Below are the entries; give again exactly the lines from the one mentioning "grey brush: 8 -> 5" through the one mentioning "turquoise pot: 5 -> 6", inclusive.

__Exercise data__:
□ □ □ □ □ □ □
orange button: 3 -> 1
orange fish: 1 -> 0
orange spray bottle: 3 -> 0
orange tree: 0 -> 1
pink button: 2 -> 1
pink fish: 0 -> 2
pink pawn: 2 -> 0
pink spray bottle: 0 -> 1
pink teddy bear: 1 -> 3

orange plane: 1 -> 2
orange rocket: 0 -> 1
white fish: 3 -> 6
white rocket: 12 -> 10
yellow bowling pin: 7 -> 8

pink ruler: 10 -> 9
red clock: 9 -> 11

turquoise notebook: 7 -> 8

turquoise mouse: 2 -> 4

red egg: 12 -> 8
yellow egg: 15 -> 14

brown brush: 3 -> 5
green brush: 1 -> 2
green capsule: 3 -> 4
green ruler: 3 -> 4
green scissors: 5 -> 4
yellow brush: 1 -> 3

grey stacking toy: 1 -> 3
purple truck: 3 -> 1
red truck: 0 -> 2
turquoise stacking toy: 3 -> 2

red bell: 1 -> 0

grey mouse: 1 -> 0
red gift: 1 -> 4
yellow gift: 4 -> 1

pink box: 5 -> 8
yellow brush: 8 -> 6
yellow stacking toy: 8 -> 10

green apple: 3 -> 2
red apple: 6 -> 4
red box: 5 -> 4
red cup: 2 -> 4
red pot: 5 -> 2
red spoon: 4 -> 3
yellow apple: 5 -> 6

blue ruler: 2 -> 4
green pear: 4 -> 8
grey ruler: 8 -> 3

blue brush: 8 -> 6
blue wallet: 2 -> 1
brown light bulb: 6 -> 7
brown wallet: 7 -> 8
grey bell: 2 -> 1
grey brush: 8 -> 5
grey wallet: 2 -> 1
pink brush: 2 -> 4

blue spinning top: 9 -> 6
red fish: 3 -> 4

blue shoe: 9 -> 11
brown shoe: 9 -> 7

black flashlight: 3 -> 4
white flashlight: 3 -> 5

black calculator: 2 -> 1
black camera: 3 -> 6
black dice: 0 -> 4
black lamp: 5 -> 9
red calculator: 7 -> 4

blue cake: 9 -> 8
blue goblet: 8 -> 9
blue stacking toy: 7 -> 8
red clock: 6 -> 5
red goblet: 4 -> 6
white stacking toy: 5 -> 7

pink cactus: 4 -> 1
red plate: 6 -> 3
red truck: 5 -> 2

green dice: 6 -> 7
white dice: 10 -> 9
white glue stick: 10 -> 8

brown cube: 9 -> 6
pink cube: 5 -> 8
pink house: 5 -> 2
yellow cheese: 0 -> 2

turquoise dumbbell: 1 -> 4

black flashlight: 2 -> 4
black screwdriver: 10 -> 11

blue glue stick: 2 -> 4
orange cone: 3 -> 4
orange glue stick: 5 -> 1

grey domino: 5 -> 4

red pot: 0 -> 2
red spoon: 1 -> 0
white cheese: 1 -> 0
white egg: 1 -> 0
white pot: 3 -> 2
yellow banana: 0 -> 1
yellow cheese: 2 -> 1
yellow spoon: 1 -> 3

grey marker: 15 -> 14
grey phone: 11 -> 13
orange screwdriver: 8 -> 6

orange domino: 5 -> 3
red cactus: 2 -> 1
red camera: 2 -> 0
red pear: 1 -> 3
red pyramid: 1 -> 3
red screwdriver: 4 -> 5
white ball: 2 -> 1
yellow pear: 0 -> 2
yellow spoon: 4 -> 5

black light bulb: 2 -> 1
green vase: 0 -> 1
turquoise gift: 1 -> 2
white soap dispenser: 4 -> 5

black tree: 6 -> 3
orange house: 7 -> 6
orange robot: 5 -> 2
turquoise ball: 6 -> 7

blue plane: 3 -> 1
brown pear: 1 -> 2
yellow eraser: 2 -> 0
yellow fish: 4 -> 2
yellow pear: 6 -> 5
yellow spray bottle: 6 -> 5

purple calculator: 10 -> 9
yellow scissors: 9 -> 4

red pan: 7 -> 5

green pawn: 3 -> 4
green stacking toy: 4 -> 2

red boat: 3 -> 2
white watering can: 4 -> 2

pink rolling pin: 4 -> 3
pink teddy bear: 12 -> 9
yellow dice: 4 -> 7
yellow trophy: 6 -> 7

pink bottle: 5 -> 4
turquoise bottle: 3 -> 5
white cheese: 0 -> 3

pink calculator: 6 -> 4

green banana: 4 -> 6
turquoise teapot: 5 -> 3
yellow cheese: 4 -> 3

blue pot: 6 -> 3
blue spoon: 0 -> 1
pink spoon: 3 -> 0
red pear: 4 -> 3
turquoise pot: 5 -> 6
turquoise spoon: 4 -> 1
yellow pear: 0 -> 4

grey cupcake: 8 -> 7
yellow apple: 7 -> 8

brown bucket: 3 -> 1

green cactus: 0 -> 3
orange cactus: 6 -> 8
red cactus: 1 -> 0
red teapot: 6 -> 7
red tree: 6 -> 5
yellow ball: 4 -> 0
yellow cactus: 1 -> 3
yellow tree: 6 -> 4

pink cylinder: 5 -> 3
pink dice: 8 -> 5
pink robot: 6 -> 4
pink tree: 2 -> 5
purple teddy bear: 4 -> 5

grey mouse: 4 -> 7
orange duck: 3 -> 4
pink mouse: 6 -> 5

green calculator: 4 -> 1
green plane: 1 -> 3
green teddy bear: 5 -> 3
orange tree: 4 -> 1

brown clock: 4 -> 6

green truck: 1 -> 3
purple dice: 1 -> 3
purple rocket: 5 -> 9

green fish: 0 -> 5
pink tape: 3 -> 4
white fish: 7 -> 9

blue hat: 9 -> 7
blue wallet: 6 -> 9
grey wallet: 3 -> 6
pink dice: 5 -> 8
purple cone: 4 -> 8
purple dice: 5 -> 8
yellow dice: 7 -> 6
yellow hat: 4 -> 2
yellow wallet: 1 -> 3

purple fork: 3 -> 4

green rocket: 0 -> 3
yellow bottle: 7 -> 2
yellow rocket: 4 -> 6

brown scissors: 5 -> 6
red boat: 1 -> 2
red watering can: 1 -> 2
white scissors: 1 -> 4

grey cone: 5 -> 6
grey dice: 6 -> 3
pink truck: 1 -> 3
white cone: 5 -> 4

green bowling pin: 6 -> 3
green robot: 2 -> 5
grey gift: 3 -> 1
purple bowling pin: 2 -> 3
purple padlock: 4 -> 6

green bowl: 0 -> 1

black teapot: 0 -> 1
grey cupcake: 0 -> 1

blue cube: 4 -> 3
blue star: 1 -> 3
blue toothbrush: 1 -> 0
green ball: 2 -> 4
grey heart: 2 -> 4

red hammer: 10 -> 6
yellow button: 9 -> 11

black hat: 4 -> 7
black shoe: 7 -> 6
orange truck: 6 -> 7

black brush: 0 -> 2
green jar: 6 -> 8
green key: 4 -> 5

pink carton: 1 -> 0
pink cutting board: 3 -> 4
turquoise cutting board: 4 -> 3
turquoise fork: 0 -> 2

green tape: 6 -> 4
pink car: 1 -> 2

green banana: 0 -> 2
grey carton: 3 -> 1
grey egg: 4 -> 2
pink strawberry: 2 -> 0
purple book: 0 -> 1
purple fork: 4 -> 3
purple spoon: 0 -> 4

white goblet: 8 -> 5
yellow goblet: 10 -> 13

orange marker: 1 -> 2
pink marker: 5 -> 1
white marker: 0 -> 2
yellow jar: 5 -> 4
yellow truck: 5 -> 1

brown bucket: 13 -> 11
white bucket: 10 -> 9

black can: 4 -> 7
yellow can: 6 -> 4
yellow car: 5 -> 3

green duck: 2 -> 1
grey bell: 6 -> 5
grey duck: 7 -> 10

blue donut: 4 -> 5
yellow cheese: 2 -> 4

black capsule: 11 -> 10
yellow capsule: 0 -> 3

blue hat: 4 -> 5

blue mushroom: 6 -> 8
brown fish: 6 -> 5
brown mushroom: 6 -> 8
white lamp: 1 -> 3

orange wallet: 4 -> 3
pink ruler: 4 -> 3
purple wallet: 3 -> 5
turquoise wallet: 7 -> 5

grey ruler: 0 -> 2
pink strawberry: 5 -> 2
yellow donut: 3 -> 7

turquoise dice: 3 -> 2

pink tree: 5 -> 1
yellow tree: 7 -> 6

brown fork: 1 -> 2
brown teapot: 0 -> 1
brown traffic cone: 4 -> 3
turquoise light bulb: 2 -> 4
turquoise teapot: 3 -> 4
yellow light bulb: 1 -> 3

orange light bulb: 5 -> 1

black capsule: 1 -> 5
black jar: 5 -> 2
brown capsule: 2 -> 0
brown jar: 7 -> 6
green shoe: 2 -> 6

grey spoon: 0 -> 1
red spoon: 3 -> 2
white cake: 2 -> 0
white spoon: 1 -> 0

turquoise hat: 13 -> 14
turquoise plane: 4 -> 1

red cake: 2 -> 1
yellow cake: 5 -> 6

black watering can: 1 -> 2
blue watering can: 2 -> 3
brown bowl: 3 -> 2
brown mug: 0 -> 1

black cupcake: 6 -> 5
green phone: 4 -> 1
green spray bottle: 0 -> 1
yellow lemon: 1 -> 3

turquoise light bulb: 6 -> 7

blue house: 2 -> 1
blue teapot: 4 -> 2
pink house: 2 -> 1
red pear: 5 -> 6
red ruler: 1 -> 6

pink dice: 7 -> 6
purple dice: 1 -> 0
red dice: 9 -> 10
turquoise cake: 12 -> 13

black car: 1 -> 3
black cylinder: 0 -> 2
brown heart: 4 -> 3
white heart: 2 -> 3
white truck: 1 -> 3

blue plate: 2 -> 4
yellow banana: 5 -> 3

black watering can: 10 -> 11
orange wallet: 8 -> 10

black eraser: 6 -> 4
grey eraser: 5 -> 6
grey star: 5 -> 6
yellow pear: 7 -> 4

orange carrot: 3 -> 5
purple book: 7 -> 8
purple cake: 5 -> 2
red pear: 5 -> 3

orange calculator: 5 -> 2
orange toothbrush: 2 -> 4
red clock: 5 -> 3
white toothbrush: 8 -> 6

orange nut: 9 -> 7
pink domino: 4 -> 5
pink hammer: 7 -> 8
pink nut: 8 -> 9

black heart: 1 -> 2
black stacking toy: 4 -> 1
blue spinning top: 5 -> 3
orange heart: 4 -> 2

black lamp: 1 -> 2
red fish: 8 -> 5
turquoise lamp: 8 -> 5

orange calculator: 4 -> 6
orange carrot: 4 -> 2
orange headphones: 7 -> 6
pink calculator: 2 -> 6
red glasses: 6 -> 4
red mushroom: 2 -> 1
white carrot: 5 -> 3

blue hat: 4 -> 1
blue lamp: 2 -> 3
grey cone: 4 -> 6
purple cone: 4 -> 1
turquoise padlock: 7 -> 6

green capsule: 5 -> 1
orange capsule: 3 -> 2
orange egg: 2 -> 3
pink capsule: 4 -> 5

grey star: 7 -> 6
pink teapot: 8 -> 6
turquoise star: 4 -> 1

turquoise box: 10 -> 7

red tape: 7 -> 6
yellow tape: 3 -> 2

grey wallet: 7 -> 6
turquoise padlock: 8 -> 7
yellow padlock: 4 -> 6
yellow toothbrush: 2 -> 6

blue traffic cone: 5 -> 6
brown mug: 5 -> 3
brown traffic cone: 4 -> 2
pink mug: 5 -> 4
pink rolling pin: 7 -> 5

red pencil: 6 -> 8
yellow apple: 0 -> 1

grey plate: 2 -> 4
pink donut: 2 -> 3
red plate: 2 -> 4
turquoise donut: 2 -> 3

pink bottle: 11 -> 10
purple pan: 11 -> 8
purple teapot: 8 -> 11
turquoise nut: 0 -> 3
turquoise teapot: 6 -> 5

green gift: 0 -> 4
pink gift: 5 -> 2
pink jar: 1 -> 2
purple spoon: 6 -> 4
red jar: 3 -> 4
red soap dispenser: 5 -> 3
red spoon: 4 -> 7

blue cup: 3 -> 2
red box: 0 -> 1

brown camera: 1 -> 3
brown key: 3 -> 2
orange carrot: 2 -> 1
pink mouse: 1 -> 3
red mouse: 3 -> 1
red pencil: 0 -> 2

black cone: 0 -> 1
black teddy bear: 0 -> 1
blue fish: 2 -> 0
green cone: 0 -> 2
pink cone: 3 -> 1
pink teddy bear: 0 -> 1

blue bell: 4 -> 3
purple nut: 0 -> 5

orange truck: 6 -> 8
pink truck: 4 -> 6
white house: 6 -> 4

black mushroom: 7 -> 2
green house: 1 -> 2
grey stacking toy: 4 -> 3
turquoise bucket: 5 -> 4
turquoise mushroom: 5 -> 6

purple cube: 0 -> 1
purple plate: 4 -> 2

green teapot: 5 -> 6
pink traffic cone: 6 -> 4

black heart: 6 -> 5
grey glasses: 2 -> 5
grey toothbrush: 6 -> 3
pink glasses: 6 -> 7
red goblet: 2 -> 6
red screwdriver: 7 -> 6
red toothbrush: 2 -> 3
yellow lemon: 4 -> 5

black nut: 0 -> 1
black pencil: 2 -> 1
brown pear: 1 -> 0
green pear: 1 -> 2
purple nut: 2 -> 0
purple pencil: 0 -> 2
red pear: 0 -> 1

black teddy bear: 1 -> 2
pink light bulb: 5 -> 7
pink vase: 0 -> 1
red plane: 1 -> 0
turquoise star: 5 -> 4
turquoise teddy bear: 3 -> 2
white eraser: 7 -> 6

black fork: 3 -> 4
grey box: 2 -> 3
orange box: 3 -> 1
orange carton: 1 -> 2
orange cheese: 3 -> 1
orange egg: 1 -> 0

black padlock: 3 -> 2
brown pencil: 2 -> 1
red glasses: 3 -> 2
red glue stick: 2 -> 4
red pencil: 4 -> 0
□ □ □ □ □ □ □
__Response box__:
grey brush: 8 -> 5
grey wallet: 2 -> 1
pink brush: 2 -> 4

blue spinning top: 9 -> 6
red fish: 3 -> 4

blue shoe: 9 -> 11
brown shoe: 9 -> 7

black flashlight: 3 -> 4
white flashlight: 3 -> 5

black calculator: 2 -> 1
black camera: 3 -> 6
black dice: 0 -> 4
black lamp: 5 -> 9
red calculator: 7 -> 4

blue cake: 9 -> 8
blue goblet: 8 -> 9
blue stacking toy: 7 -> 8
red clock: 6 -> 5
red goblet: 4 -> 6
white stacking toy: 5 -> 7

pink cactus: 4 -> 1
red plate: 6 -> 3
red truck: 5 -> 2

green dice: 6 -> 7
white dice: 10 -> 9
white glue stick: 10 -> 8

brown cube: 9 -> 6
pink cube: 5 -> 8
pink house: 5 -> 2
yellow cheese: 0 -> 2

turquoise dumbbell: 1 -> 4

black flashlight: 2 -> 4
black screwdriver: 10 -> 11

blue glue stick: 2 -> 4
orange cone: 3 -> 4
orange glue stick: 5 -> 1

grey domino: 5 -> 4

red pot: 0 -> 2
red spoon: 1 -> 0
white cheese: 1 -> 0
white egg: 1 -> 0
white pot: 3 -> 2
yellow banana: 0 -> 1
yellow cheese: 2 -> 1
yellow spoon: 1 -> 3

grey marker: 15 -> 14
grey phone: 11 -> 13
orange screwdriver: 8 -> 6

orange domino: 5 -> 3
red cactus: 2 -> 1
red camera: 2 -> 0
red pear: 1 -> 3
red pyramid: 1 -> 3
red screwdriver: 4 -> 5
white ball: 2 -> 1
yellow pear: 0 -> 2
yellow spoon: 4 -> 5

black light bulb: 2 -> 1
green vase: 0 -> 1
turquoise gift: 1 -> 2
white soap dispenser: 4 -> 5

black tree: 6 -> 3
orange house: 7 -> 6
orange robot: 5 -> 2
turquoise ball: 6 -> 7

blue plane: 3 -> 1
brown pear: 1 -> 2
yellow eraser: 2 -> 0
yellow fish: 4 -> 2
yellow pear: 6 -> 5
yellow spray bottle: 6 -> 5

purple calculator: 10 -> 9
yellow scissors: 9 -> 4

red pan: 7 -> 5

green pawn: 3 -> 4
green stacking toy: 4 -> 2

red boat: 3 -> 2
white watering can: 4 -> 2

pink rolling pin: 4 -> 3
pink teddy bear: 12 -> 9
yellow dice: 4 -> 7
yellow trophy: 6 -> 7

pink bottle: 5 -> 4
turquoise bottle: 3 -> 5
white cheese: 0 -> 3

pink calculator: 6 -> 4

green banana: 4 -> 6
turquoise teapot: 5 -> 3
yellow cheese: 4 -> 3

blue pot: 6 -> 3
blue spoon: 0 -> 1
pink spoon: 3 -> 0
red pear: 4 -> 3
turquoise pot: 5 -> 6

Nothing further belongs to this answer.